Your goal: Please copy every line with the string "white" from the entries below.
[Task input — start]
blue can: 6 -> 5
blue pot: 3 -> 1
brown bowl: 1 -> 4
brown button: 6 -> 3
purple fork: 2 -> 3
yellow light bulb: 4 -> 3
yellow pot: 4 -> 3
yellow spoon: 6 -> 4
[Task input — finish]
[Task input — start]
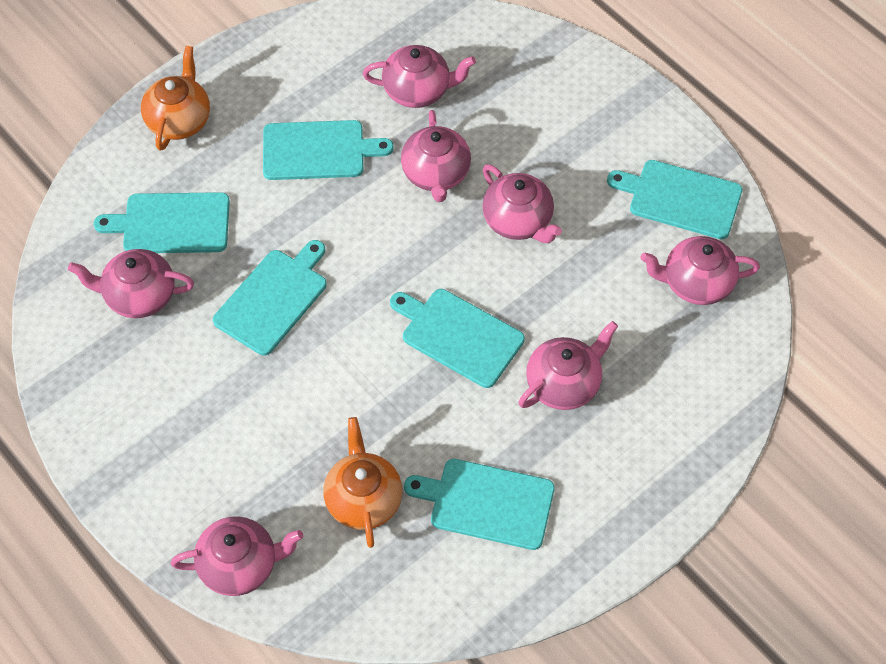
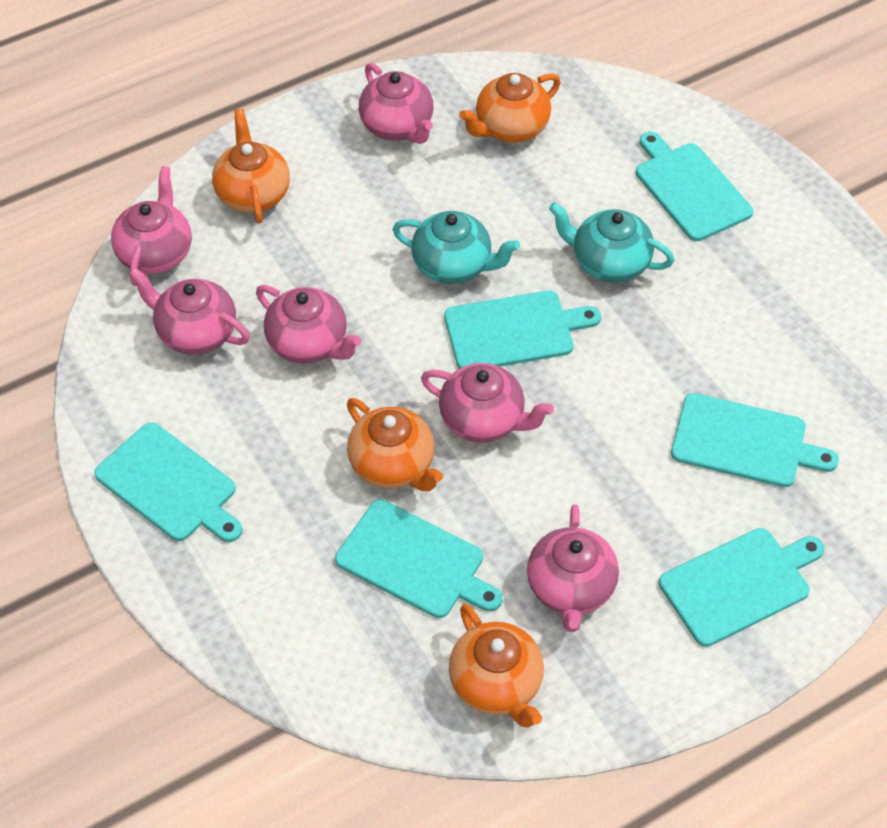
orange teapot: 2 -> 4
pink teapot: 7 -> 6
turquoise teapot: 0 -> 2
[Task input — finish]
[Task input — start]
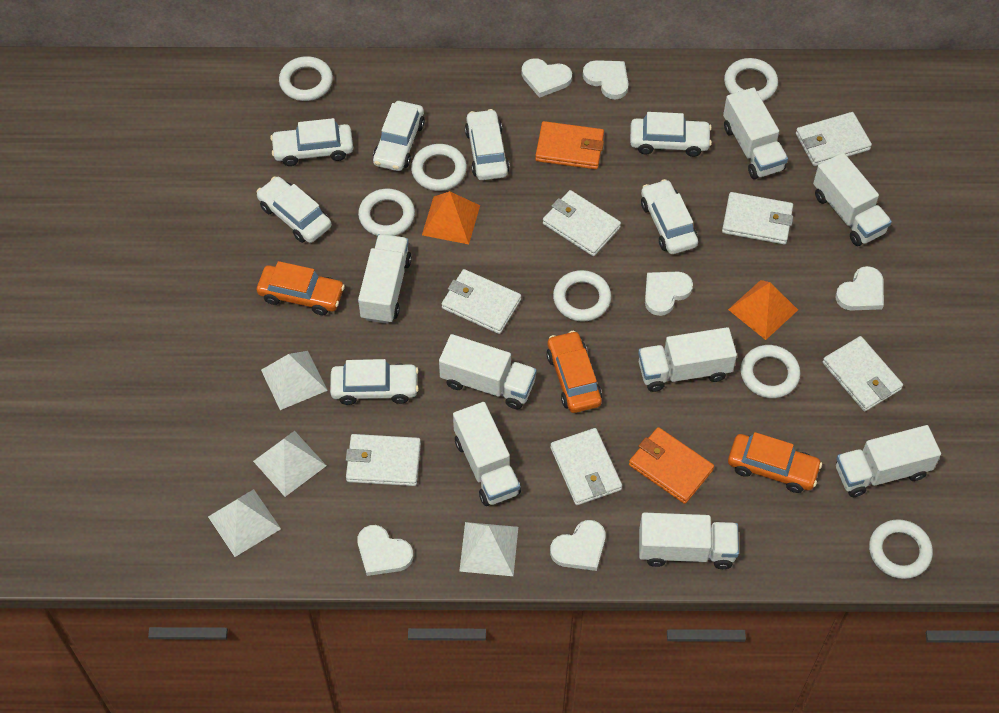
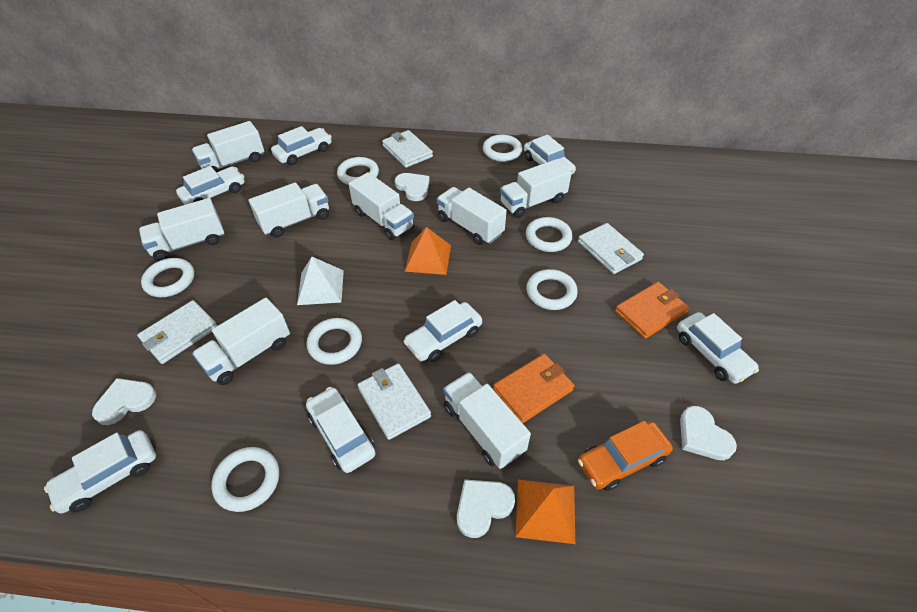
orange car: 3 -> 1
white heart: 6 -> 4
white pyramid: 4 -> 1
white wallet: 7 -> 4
[Task input — finish]
Exercise response:
white heart: 6 -> 4
white pyramid: 4 -> 1
white wallet: 7 -> 4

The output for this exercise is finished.